Coordinate change listings
=== Begin Enclosure ===
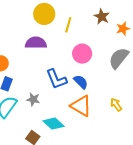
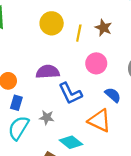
brown star: (102, 17) -> (103, 28), moved
purple semicircle: (36, 43) -> (48, 72), moved
blue semicircle: (81, 82) -> (113, 95), moved

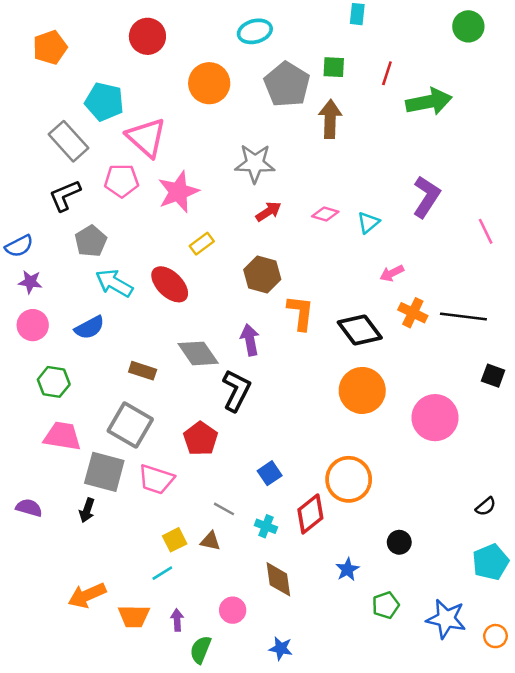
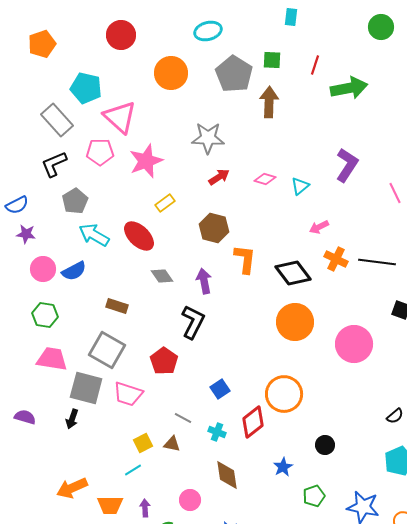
pink circle: (33, 325) -> (43, 269), moved
gray diamond: (198, 353) -> (162, 276), moved, size x0.7

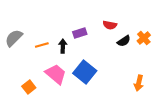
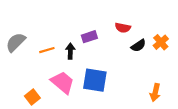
blue square: (85, 72) -> (95, 80), turned -30

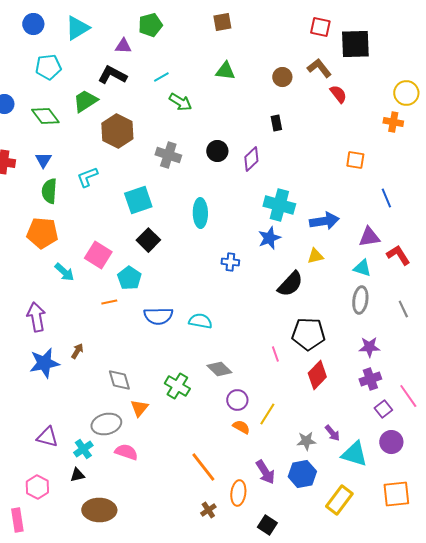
=== End Enclosure ===
> [TASK STATEMENT]: Across the entries, each line containing the word "blue" is to be counted once; the total alone is to be given.

> [COMPLETED EXERCISE]: 2